**Required work:** Below are entries with pictures among them; reproduce exactly, and only, the lines from the one containing "SW5: button (GND, n5) -> switch (GND, n5)" down to the one containing "U4 pin GP5: n1 -> none", without the pictures.

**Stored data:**
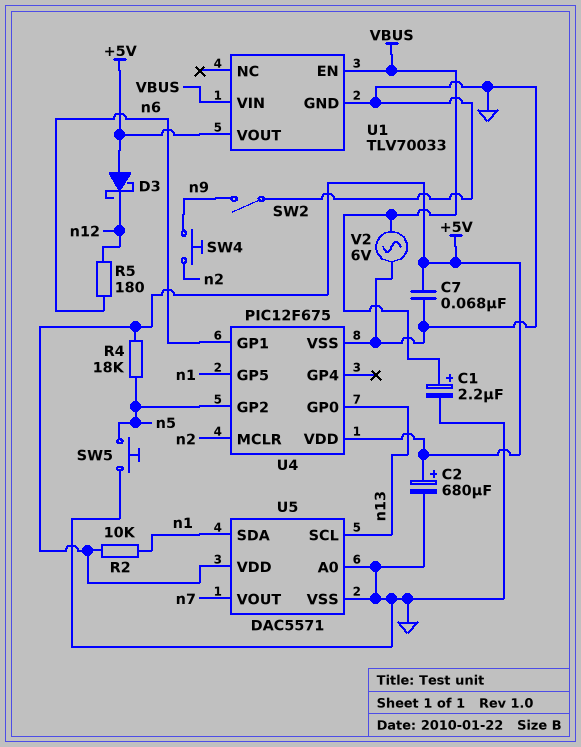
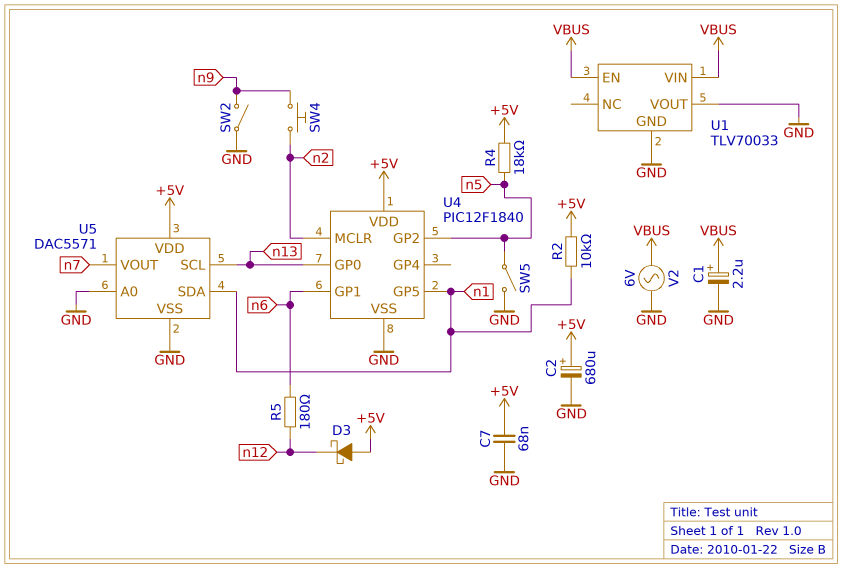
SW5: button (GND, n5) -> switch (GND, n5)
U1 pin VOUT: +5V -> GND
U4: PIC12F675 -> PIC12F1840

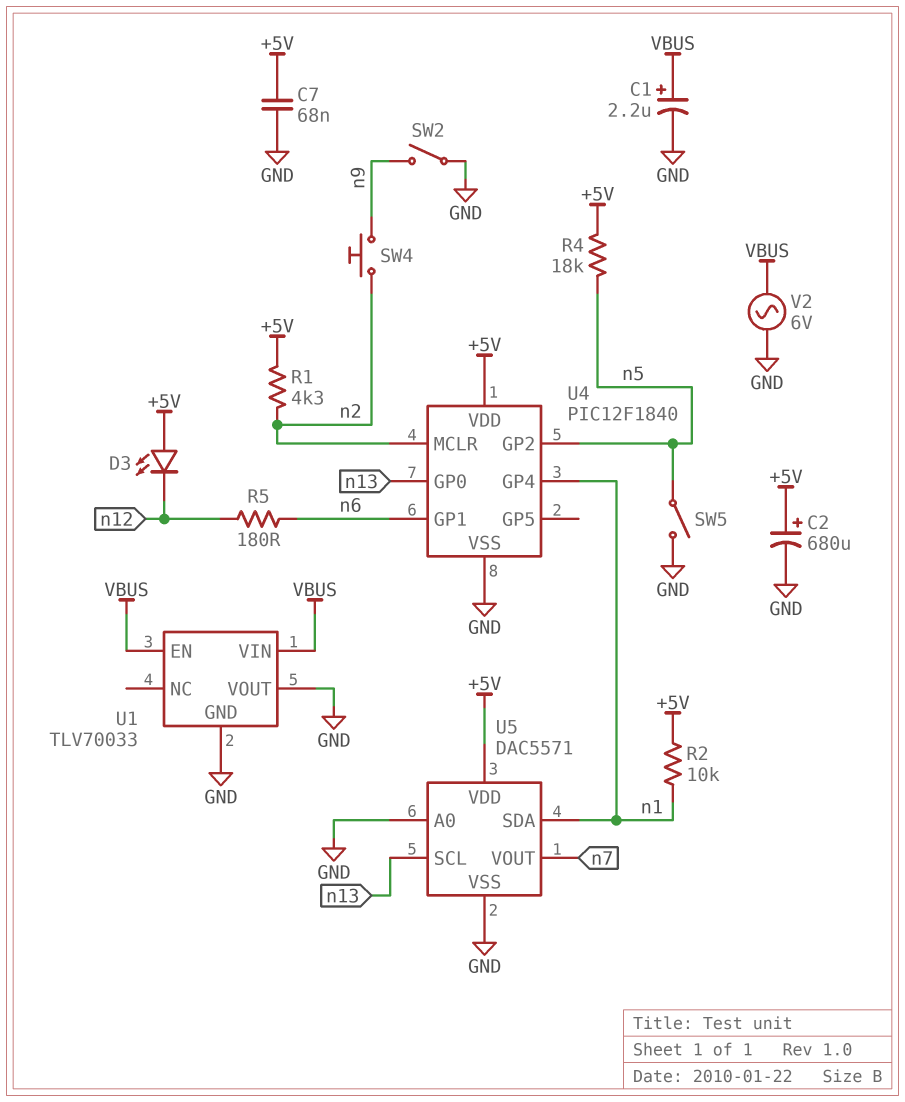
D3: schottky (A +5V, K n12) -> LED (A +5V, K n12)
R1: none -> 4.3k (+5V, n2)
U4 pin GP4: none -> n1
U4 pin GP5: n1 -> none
==
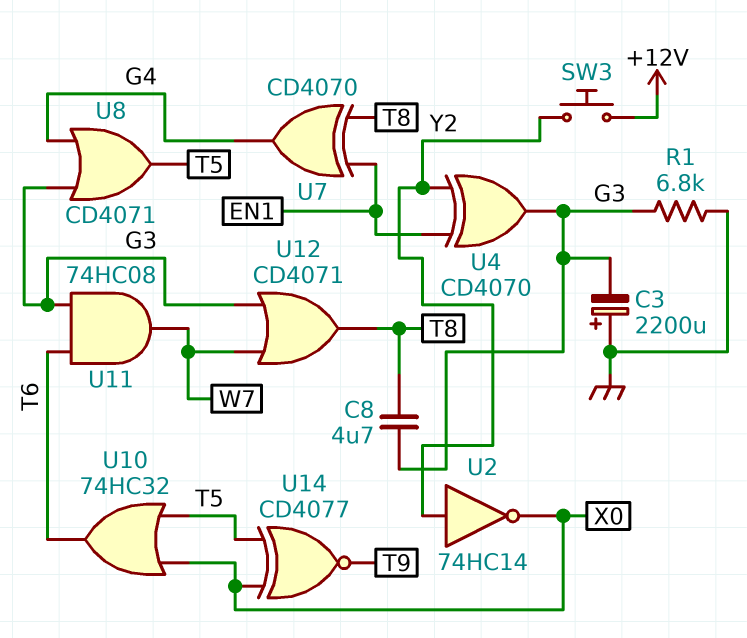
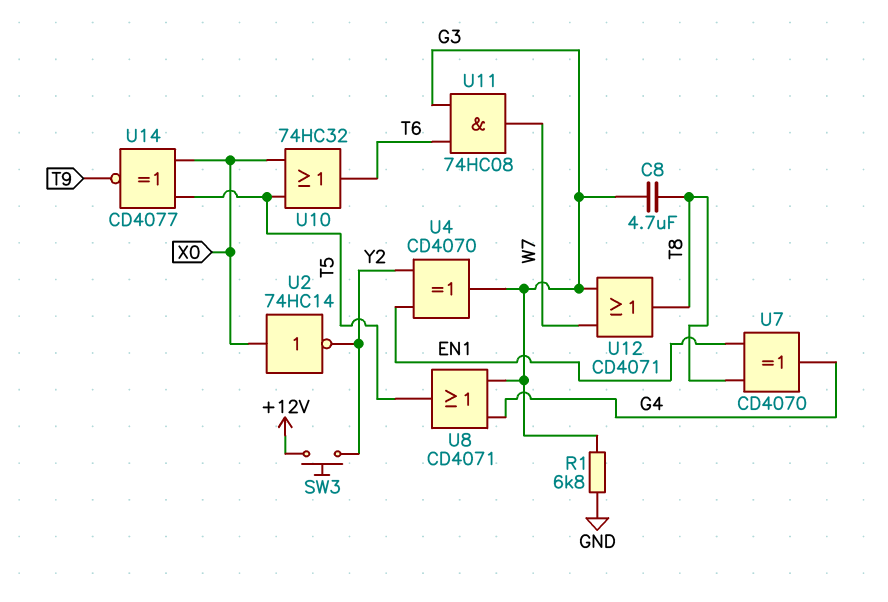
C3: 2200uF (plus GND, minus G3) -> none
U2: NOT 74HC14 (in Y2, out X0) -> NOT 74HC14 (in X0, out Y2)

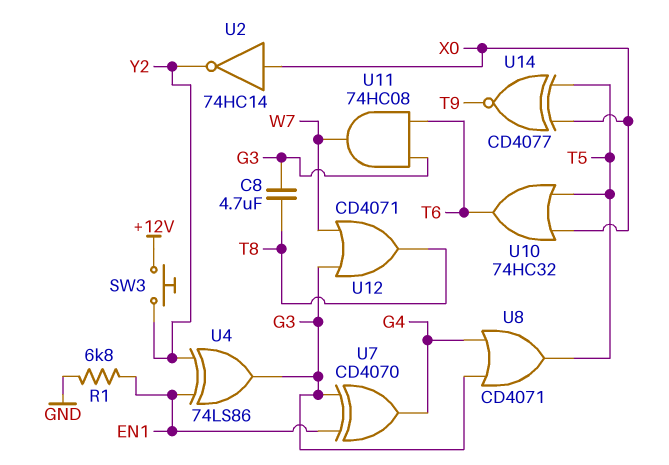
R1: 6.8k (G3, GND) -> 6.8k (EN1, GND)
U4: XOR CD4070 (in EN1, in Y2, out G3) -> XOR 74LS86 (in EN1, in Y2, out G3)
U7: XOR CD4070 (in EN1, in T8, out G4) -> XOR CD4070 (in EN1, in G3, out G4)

**Task response:**
SW5: button (GND, n5) -> switch (GND, n5)
U1 pin VOUT: +5V -> GND
U4: PIC12F675 -> PIC12F1840

D3: schottky (A +5V, K n12) -> LED (A +5V, K n12)
R1: none -> 4.3k (+5V, n2)
U4 pin GP4: none -> n1
U4 pin GP5: n1 -> none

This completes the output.